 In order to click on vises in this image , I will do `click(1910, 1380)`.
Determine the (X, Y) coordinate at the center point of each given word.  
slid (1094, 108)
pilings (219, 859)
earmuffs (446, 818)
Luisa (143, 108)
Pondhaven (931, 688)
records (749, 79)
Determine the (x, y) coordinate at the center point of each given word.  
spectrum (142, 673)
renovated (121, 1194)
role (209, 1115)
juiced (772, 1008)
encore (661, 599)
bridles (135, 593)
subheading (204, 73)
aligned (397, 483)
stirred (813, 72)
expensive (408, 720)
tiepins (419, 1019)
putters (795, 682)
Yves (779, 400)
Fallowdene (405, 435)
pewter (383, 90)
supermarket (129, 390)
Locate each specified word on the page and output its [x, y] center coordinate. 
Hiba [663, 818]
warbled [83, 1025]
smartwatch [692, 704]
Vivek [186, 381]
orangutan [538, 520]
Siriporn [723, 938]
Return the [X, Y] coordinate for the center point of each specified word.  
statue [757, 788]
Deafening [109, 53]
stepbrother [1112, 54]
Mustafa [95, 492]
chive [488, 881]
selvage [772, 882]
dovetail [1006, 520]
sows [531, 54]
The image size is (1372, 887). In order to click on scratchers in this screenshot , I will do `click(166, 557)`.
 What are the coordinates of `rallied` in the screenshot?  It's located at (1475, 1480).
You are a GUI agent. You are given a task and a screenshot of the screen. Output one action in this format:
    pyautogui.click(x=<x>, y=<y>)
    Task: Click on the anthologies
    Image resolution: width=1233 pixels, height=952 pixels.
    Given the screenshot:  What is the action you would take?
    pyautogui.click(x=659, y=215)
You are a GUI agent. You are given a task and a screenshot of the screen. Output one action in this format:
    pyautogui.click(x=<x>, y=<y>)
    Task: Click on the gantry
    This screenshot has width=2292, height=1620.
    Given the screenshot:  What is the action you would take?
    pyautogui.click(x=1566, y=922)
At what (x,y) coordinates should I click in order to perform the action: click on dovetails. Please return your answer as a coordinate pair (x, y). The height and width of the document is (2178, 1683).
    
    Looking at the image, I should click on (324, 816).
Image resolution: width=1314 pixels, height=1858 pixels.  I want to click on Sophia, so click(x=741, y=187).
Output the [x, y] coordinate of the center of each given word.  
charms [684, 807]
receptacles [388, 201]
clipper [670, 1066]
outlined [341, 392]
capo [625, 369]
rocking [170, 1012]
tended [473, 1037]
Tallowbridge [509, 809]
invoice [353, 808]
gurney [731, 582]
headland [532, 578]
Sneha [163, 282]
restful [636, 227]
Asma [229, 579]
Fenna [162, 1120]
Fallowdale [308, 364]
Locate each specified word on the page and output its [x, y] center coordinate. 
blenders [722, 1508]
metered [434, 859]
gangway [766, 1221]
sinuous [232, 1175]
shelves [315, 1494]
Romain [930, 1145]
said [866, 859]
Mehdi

◇ ◇ ◇

Output all of the entries above as a JSON array of strings, with one string per line and blank lines omitted.

Completed exercise =
[
  " In order to click on vises in this image , I will do `click(1910, 1380)`.",
  "Determine the (X, Y) coordinate at the center point of each given word.  ",
  "slid (1094, 108)",
  "pilings (219, 859)",
  "earmuffs (446, 818)",
  "Luisa (143, 108)",
  "Pondhaven (931, 688)",
  "records (749, 79)",
  "Determine the (x, y) coordinate at the center point of each given word.  ",
  "spectrum (142, 673)",
  "renovated (121, 1194)",
  "role (209, 1115)",
  "juiced (772, 1008)",
  "encore (661, 599)",
  "bridles (135, 593)",
  "subheading (204, 73)",
  "aligned (397, 483)",
  "stirred (813, 72)",
  "expensive (408, 720)",
  "tiepins (419, 1019)",
  "putters (795, 682)",
  "Yves (779, 400)",
  "Fallowdene (405, 435)",
  "pewter (383, 90)",
  "supermarket (129, 390)",
  "Locate each specified word on the page and output its [x, y] center coordinate. ",
  "Hiba [663, 818]",
  "warbled [83, 1025]",
  "smartwatch [692, 704]",
  "Vivek [186, 381]",
  "orangutan [538, 520]",
  "Siriporn [723, 938]",
  "Return the [X, Y] coordinate for the center point of each specified word.  ",
  "statue [757, 788]",
  "Deafening [109, 53]",
  "stepbrother [1112, 54]",
  "Mustafa [95, 492]",
  "chive [488, 881]",
  "selvage [772, 882]",
  "dovetail [1006, 520]",
  "sows [531, 54]",
  "The image size is (1372, 887). In order to click on scratchers in this screenshot , I will do `click(166, 557)`.",
  " What are the coordinates of `rallied` in the screenshot?  It's located at (1475, 1480).",
  "You are a GUI agent. You are given a task and a screenshot of the screen. Output one action in this format:",
  "    pyautogui.click(x=<x>, y=<y>)",
  "    Task: Click on the anthologies",
  "    Image resolution: width=1233 pixels, height=952 pixels.",
  "    Given the screenshot:  What is the action you would take?",
  "    pyautogui.click(x=659, y=215)",
  "You are a GUI agent. You are given a task and a screenshot of the screen. Output one action in this format:",
  "    pyautogui.click(x=<x>, y=<y>)",
  "    Task: Click on the gantry",
  "    This screenshot has width=2292, height=1620.",
  "    Given the screenshot:  What is the action you would take?",
  "    pyautogui.click(x=1566, y=922)",
  "At what (x,y) coordinates should I click in order to perform the action: click on dovetails. Please return your answer as a coordinate pair (x, y). The height and width of the document is (2178, 1683).",
  "    Looking at the image, I should click on (324, 816).",
  "Image resolution: width=1314 pixels, height=1858 pixels.  I want to click on Sophia, so click(x=741, y=187).",
  "Output the [x, y] coordinate of the center of each given word.  ",
  "charms [684, 807]",
  "receptacles [388, 201]",
  "clipper [670, 1066]",
  "outlined [341, 392]",
  "capo [625, 369]",
  "rocking [170, 1012]",
  "tended [473, 1037]",
  "Tallowbridge [509, 809]",
  "invoice [353, 808]",
  "gurney [731, 582]",
  "headland [532, 578]",
  "Sneha [163, 282]",
  "restful [636, 227]",
  "Asma [229, 579]",
  "Fenna [162, 1120]",
  "Fallowdale [308, 364]",
  "Locate each specified word on the page and output its [x, y] center coordinate. ",
  "blenders [722, 1508]",
  "metered [434, 859]",
  "gangway [766, 1221]",
  "sinuous [232, 1175]",
  "shelves [315, 1494]",
  "Romain [930, 1145]",
  "said [866, 859]",
  "Mehdi"
]